Convert each line of the listing below into a string in a JSON list, one string per line, and leave out blank lines.

**** GIVEN ENTRIES

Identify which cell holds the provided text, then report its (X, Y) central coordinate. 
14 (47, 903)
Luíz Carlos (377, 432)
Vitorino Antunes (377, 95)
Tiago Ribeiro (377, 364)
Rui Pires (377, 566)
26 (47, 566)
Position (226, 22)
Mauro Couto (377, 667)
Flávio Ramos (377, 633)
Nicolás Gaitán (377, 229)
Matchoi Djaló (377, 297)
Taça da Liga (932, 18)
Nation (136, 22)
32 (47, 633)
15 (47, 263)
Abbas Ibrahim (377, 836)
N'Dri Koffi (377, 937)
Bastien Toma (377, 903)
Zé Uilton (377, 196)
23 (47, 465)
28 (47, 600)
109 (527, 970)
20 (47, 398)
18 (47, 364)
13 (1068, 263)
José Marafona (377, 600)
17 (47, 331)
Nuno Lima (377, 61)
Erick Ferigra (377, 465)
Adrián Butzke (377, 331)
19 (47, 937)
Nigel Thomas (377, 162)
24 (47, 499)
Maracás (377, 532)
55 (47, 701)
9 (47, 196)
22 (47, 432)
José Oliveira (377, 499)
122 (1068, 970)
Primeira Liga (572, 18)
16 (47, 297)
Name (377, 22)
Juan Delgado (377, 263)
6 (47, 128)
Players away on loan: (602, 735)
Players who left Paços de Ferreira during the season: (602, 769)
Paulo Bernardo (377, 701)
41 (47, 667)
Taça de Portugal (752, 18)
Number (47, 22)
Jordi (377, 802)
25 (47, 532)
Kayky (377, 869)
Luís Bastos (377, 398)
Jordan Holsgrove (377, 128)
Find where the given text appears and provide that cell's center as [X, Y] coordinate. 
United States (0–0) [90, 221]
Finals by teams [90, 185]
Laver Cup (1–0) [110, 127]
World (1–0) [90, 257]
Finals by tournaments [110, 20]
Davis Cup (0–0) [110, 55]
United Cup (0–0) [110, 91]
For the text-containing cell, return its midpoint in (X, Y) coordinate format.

********

### RESPONSE
[
  "Identify which cell holds the provided text, then report its (X, Y) central coordinate. ",
  "14 (47, 903)",
  "Luíz Carlos (377, 432)",
  "Vitorino Antunes (377, 95)",
  "Tiago Ribeiro (377, 364)",
  "Rui Pires (377, 566)",
  "26 (47, 566)",
  "Position (226, 22)",
  "Mauro Couto (377, 667)",
  "Flávio Ramos (377, 633)",
  "Nicolás Gaitán (377, 229)",
  "Matchoi Djaló (377, 297)",
  "Taça da Liga (932, 18)",
  "Nation (136, 22)",
  "32 (47, 633)",
  "15 (47, 263)",
  "Abbas Ibrahim (377, 836)",
  "N'Dri Koffi (377, 937)",
  "Bastien Toma (377, 903)",
  "Zé Uilton (377, 196)",
  "23 (47, 465)",
  "28 (47, 600)",
  "109 (527, 970)",
  "20 (47, 398)",
  "18 (47, 364)",
  "13 (1068, 263)",
  "José Marafona (377, 600)",
  "17 (47, 331)",
  "Nuno Lima (377, 61)",
  "Erick Ferigra (377, 465)",
  "Adrián Butzke (377, 331)",
  "19 (47, 937)",
  "Nigel Thomas (377, 162)",
  "24 (47, 499)",
  "Maracás (377, 532)",
  "55 (47, 701)",
  "9 (47, 196)",
  "22 (47, 432)",
  "José Oliveira (377, 499)",
  "122 (1068, 970)",
  "Primeira Liga (572, 18)",
  "16 (47, 297)",
  "Name (377, 22)",
  "Juan Delgado (377, 263)",
  "6 (47, 128)",
  "Players away on loan: (602, 735)",
  "Players who left Paços de Ferreira during the season: (602, 769)",
  "Paulo Bernardo (377, 701)",
  "41 (47, 667)",
  "Taça de Portugal (752, 18)",
  "Number (47, 22)",
  "Jordi (377, 802)",
  "25 (47, 532)",
  "Kayky (377, 869)",
  "Luís Bastos (377, 398)",
  "Jordan Holsgrove (377, 128)",
  "Find where the given text appears and provide that cell's center as [X, Y] coordinate. ",
  "United States (0–0) [90, 221]",
  "Finals by teams [90, 185]",
  "Laver Cup (1–0) [110, 127]",
  "World (1–0) [90, 257]",
  "Finals by tournaments [110, 20]",
  "Davis Cup (0–0) [110, 55]",
  "United Cup (0–0) [110, 91]",
  "For the text-containing cell, return its midpoint in (X, Y) coordinate format."
]